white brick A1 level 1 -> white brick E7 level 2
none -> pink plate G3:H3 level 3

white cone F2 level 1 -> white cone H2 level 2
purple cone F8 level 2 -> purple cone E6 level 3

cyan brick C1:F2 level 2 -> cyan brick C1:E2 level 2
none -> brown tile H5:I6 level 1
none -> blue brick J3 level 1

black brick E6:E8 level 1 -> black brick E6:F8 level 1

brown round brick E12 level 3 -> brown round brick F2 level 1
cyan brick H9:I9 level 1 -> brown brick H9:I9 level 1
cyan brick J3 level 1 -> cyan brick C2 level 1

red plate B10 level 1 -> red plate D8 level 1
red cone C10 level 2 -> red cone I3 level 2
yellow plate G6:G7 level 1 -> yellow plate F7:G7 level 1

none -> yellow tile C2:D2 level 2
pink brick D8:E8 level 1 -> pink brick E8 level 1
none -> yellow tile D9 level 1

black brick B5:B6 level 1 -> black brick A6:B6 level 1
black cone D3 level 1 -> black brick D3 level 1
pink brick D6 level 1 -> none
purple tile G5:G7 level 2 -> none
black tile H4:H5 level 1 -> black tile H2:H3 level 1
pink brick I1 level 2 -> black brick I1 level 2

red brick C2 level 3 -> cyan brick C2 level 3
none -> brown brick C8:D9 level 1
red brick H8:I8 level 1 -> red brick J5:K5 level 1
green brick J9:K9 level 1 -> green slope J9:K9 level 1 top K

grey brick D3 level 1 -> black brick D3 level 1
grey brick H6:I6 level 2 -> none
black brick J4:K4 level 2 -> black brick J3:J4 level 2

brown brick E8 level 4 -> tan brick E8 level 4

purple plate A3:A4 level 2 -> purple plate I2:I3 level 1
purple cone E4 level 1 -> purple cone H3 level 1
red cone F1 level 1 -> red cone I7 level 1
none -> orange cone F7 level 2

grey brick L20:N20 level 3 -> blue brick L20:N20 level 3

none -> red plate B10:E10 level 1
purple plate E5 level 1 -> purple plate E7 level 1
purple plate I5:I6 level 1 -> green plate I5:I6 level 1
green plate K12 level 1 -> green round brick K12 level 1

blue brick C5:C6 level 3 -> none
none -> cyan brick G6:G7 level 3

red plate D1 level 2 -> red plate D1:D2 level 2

*-*-*

Description of the task:
All entries are to be reproduced verbatim, with none omitted.

Problem solution:
white brick A1 level 1 -> white brick E7 level 2
none -> pink plate G3:H3 level 3

white cone F2 level 1 -> white cone H2 level 2
purple cone F8 level 2 -> purple cone E6 level 3

cyan brick C1:F2 level 2 -> cyan brick C1:E2 level 2
none -> brown tile H5:I6 level 1
none -> blue brick J3 level 1

black brick E6:E8 level 1 -> black brick E6:F8 level 1

brown round brick E12 level 3 -> brown round brick F2 level 1
cyan brick H9:I9 level 1 -> brown brick H9:I9 level 1
cyan brick J3 level 1 -> cyan brick C2 level 1

red plate B10 level 1 -> red plate D8 level 1
red cone C10 level 2 -> red cone I3 level 2
yellow plate G6:G7 level 1 -> yellow plate F7:G7 level 1

none -> yellow tile C2:D2 level 2
pink brick D8:E8 level 1 -> pink brick E8 level 1
none -> yellow tile D9 level 1

black brick B5:B6 level 1 -> black brick A6:B6 level 1
black cone D3 level 1 -> black brick D3 level 1
pink brick D6 level 1 -> none
purple tile G5:G7 level 2 -> none
black tile H4:H5 level 1 -> black tile H2:H3 level 1
pink brick I1 level 2 -> black brick I1 level 2

red brick C2 level 3 -> cyan brick C2 level 3
none -> brown brick C8:D9 level 1
red brick H8:I8 level 1 -> red brick J5:K5 level 1
green brick J9:K9 level 1 -> green slope J9:K9 level 1 top K

grey brick D3 level 1 -> black brick D3 level 1
grey brick H6:I6 level 2 -> none
black brick J4:K4 level 2 -> black brick J3:J4 level 2

brown brick E8 level 4 -> tan brick E8 level 4

purple plate A3:A4 level 2 -> purple plate I2:I3 level 1
purple cone E4 level 1 -> purple cone H3 level 1
red cone F1 level 1 -> red cone I7 level 1
none -> orange cone F7 level 2

grey brick L20:N20 level 3 -> blue brick L20:N20 level 3

none -> red plate B10:E10 level 1
purple plate E5 level 1 -> purple plate E7 level 1
purple plate I5:I6 level 1 -> green plate I5:I6 level 1
green plate K12 level 1 -> green round brick K12 level 1

blue brick C5:C6 level 3 -> none
none -> cyan brick G6:G7 level 3

red plate D1 level 2 -> red plate D1:D2 level 2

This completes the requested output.